§ **About this exercise**: Only one stretch of the data below is wanted: the lines starting at the one with "orange pentagon at (371, 478): moved" and ending at the one with "purple hexagon at", both included, given again exactly.

§ **Input data**:

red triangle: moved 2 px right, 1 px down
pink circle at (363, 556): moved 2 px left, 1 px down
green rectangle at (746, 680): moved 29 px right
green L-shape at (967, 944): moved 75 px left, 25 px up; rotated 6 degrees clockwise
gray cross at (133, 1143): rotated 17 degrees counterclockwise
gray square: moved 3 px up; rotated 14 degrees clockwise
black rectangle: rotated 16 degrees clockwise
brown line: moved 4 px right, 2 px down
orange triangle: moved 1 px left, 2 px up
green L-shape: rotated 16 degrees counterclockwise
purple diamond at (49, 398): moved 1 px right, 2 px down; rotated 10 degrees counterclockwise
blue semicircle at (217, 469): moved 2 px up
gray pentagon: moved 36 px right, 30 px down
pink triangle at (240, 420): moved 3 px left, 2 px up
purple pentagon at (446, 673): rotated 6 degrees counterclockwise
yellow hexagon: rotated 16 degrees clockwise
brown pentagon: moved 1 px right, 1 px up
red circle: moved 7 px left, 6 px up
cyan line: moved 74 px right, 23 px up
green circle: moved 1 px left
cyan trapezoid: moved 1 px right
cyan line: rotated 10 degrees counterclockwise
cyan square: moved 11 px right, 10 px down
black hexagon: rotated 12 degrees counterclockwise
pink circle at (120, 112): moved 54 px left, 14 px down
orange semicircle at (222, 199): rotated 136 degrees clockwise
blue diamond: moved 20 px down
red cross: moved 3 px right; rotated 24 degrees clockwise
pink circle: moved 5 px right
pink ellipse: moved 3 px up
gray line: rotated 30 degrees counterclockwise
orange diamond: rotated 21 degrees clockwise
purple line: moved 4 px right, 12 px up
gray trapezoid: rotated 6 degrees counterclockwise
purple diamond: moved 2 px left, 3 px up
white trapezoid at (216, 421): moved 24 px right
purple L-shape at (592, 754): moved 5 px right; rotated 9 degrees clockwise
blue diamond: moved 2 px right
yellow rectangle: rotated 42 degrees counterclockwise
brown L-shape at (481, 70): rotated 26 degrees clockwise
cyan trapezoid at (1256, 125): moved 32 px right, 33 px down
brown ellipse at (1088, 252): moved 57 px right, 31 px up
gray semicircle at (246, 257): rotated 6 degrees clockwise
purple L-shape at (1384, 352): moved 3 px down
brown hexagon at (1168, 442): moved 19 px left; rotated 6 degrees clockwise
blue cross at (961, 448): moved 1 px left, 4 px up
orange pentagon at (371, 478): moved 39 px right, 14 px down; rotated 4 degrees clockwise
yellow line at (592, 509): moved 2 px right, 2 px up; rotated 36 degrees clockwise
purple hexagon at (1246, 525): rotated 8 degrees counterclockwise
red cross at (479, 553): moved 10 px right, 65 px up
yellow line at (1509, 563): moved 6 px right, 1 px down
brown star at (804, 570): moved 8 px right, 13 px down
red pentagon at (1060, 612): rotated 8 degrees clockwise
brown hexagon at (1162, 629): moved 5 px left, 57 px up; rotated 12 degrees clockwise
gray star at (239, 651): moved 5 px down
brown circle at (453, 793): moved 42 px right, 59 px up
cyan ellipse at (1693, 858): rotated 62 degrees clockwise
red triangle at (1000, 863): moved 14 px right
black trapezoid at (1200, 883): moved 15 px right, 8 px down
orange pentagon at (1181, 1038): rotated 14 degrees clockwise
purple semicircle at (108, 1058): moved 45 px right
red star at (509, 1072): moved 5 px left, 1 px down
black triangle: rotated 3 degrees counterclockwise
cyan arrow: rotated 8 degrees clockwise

§ **Response below**:
orange pentagon at (371, 478): moved 39 px right, 14 px down; rotated 4 degrees clockwise
yellow line at (592, 509): moved 2 px right, 2 px up; rotated 36 degrees clockwise
purple hexagon at (1246, 525): rotated 8 degrees counterclockwise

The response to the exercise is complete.